#### SUPPLIED INFORMATION

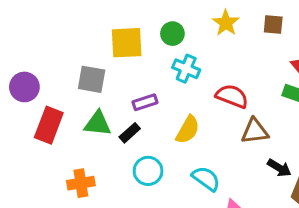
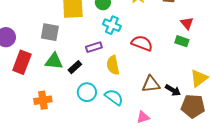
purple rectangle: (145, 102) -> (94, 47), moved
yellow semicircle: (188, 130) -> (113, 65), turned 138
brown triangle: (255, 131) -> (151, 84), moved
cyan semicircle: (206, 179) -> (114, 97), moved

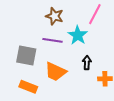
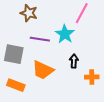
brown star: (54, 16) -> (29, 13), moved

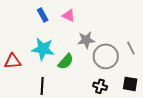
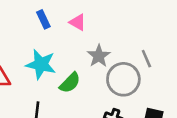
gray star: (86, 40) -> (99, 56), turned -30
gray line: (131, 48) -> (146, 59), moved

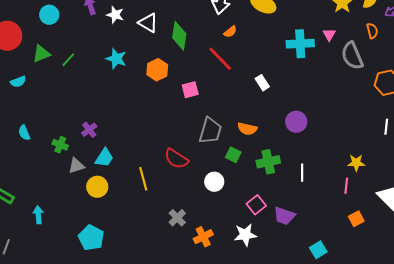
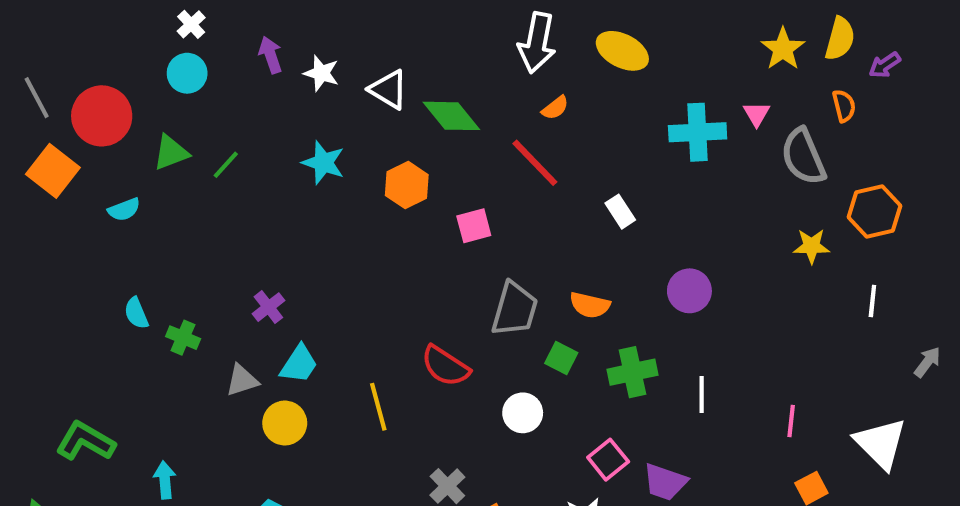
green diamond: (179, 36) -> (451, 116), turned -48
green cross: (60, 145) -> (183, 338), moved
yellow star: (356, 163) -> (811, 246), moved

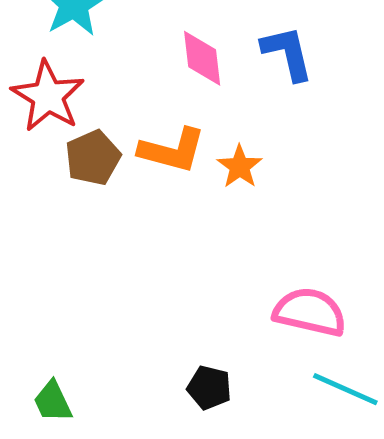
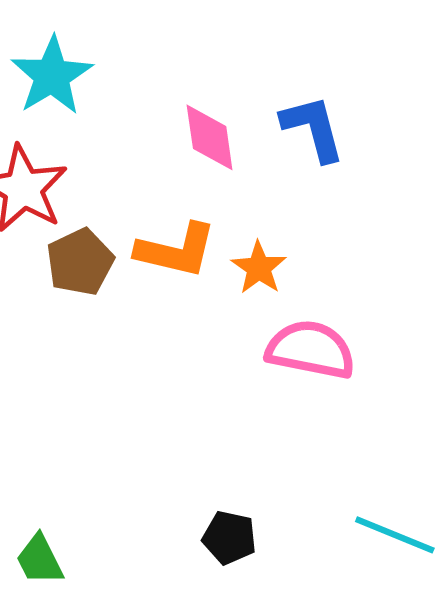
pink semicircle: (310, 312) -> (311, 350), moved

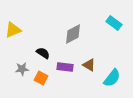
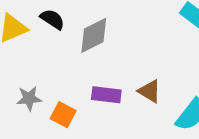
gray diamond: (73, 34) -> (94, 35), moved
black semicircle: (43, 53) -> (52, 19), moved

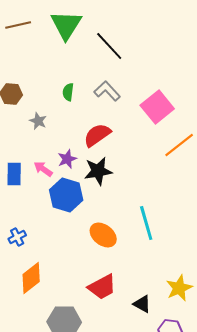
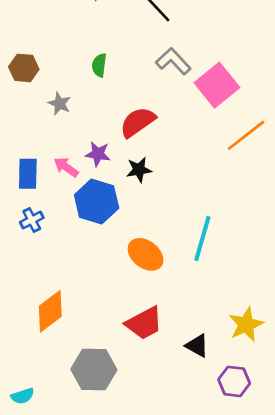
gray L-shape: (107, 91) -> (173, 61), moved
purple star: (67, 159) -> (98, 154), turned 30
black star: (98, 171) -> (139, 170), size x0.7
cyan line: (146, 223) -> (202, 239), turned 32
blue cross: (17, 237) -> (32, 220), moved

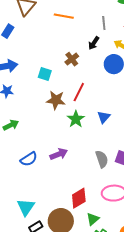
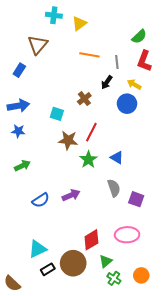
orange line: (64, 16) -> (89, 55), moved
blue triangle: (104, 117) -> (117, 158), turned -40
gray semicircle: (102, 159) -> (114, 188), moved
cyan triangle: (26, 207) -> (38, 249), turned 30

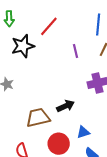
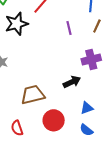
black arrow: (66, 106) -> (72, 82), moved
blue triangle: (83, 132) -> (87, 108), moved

########

## [ACTIVITY]
Set down the data above word for word, leaving every picture out.

## [RESPONSE TO THE EXERCISE]
purple rectangle: (145, 102) -> (94, 47), moved
yellow semicircle: (188, 130) -> (113, 65), turned 138
brown triangle: (255, 131) -> (151, 84), moved
cyan semicircle: (206, 179) -> (114, 97), moved

brown star: (54, 16) -> (29, 13), moved

gray star: (86, 40) -> (99, 56), turned -30
gray line: (131, 48) -> (146, 59), moved

green diamond: (179, 36) -> (451, 116), turned -48
green cross: (60, 145) -> (183, 338), moved
yellow star: (356, 163) -> (811, 246), moved

pink semicircle: (310, 312) -> (311, 350), moved

gray diamond: (73, 34) -> (94, 35), moved
black semicircle: (43, 53) -> (52, 19), moved

gray L-shape: (107, 91) -> (173, 61), moved
purple star: (67, 159) -> (98, 154), turned 30
black star: (98, 171) -> (139, 170), size x0.7
cyan line: (146, 223) -> (202, 239), turned 32
blue cross: (17, 237) -> (32, 220), moved

orange line: (64, 16) -> (89, 55), moved
blue triangle: (104, 117) -> (117, 158), turned -40
gray semicircle: (102, 159) -> (114, 188), moved
cyan triangle: (26, 207) -> (38, 249), turned 30

black arrow: (66, 106) -> (72, 82), moved
blue triangle: (83, 132) -> (87, 108), moved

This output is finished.